**Exercise prompt:**
Each record below should be written out again exactly.
==================================================
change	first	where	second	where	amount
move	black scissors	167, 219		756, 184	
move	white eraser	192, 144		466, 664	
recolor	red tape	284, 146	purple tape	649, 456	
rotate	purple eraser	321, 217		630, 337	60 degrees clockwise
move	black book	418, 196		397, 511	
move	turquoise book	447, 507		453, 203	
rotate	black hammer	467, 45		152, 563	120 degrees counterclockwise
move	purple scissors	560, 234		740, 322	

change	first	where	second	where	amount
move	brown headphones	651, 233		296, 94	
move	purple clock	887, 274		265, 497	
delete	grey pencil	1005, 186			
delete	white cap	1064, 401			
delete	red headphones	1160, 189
==================================================
**Answer below:**
change	first	where	second	where	amount
move	black scissors	167, 219		756, 184	
move	white eraser	192, 144		466, 664	
recolor	red tape	284, 146	purple tape	649, 456	
rotate	purple eraser	321, 217		630, 337	60 degrees clockwise
move	black book	418, 196		397, 511	
move	turquoise book	447, 507		453, 203	
rotate	black hammer	467, 45		152, 563	120 degrees counterclockwise
move	purple scissors	560, 234		740, 322	

change	first	where	second	where	amount
move	brown headphones	651, 233		296, 94	
move	purple clock	887, 274		265, 497	
delete	grey pencil	1005, 186			
delete	white cap	1064, 401			
delete	red headphones	1160, 189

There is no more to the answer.